» **Dataset extract**
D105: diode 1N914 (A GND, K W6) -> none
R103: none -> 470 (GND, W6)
--
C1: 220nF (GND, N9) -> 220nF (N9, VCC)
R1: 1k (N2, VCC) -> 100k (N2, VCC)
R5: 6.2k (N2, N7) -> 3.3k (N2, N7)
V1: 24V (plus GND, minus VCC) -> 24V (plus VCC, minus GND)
--
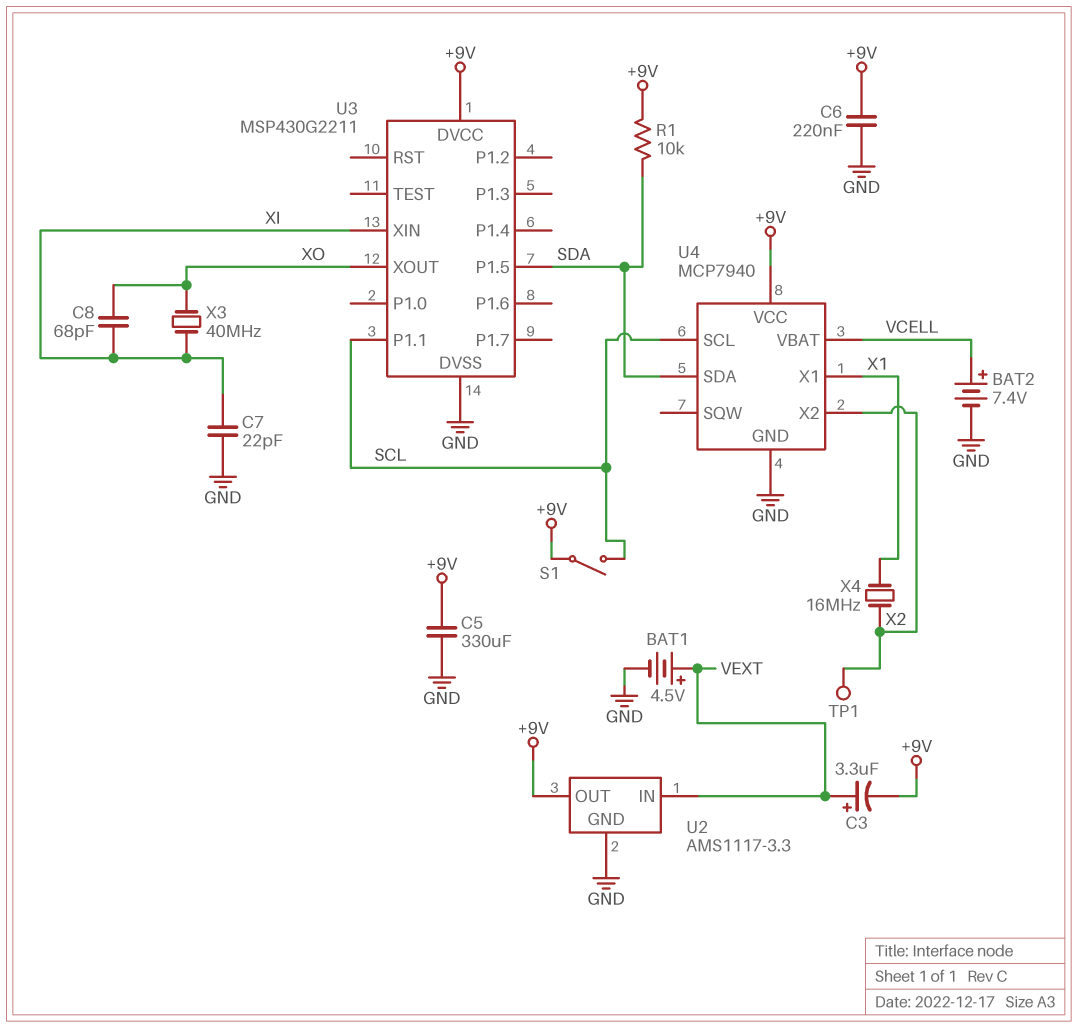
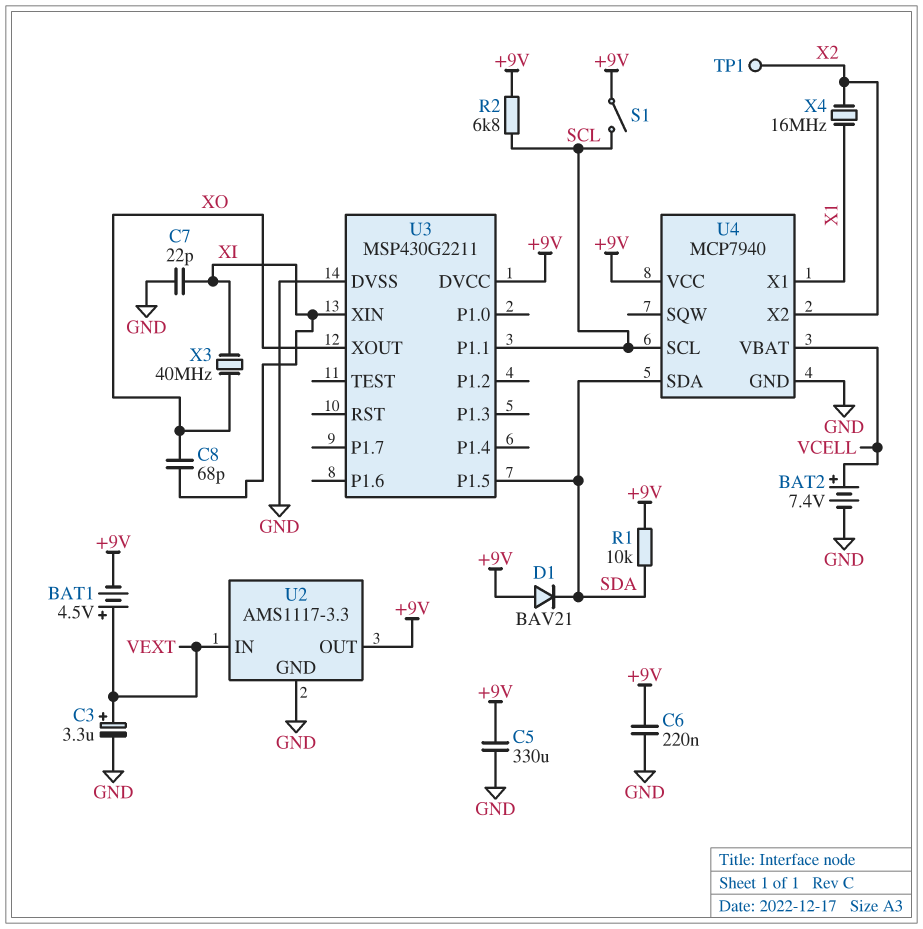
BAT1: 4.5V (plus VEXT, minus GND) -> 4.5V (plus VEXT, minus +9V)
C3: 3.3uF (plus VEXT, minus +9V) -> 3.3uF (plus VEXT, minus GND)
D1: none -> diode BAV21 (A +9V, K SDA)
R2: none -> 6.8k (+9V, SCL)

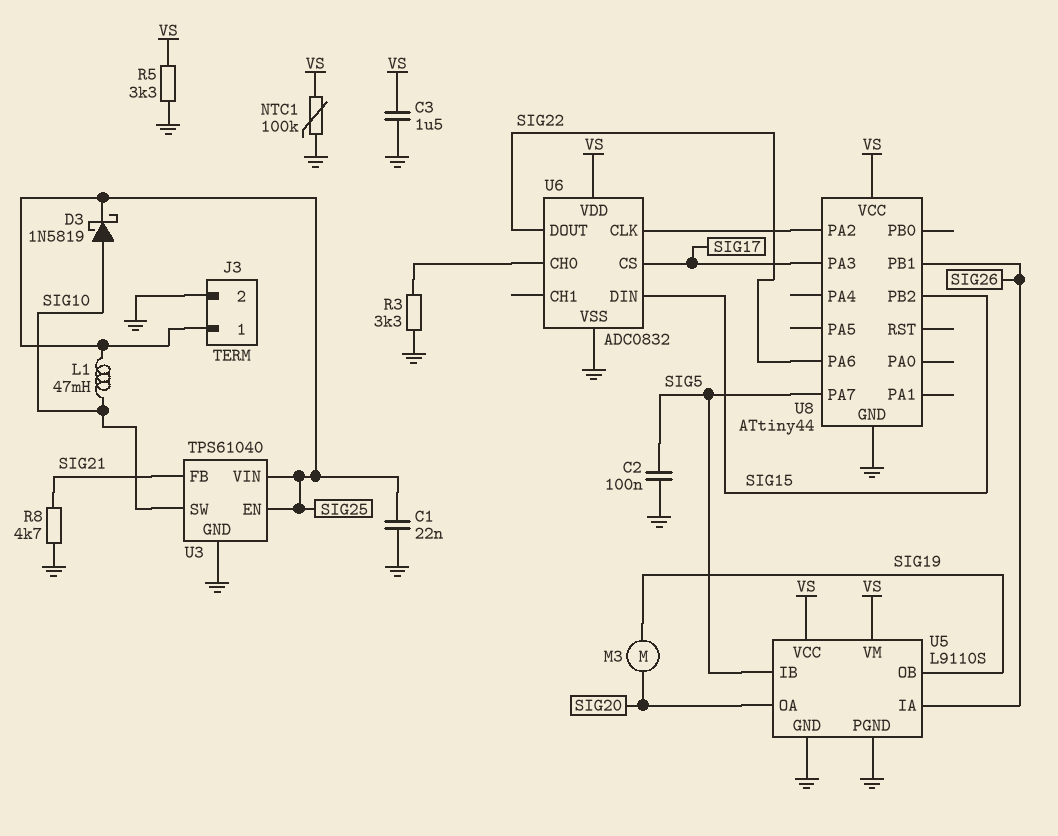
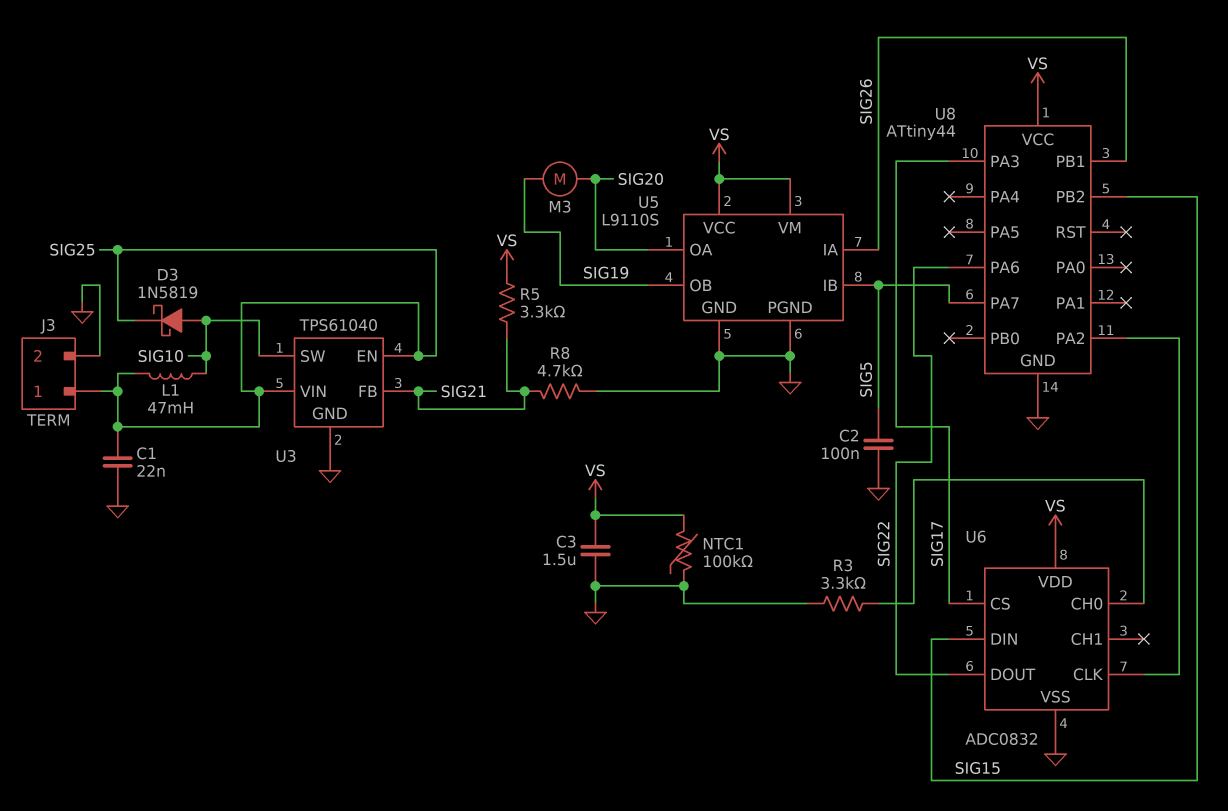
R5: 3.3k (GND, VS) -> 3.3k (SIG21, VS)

» **What the task requires**
The answer must be one number: how many lines in the material above contain the word "diode".

» **Solution for this exercise**
2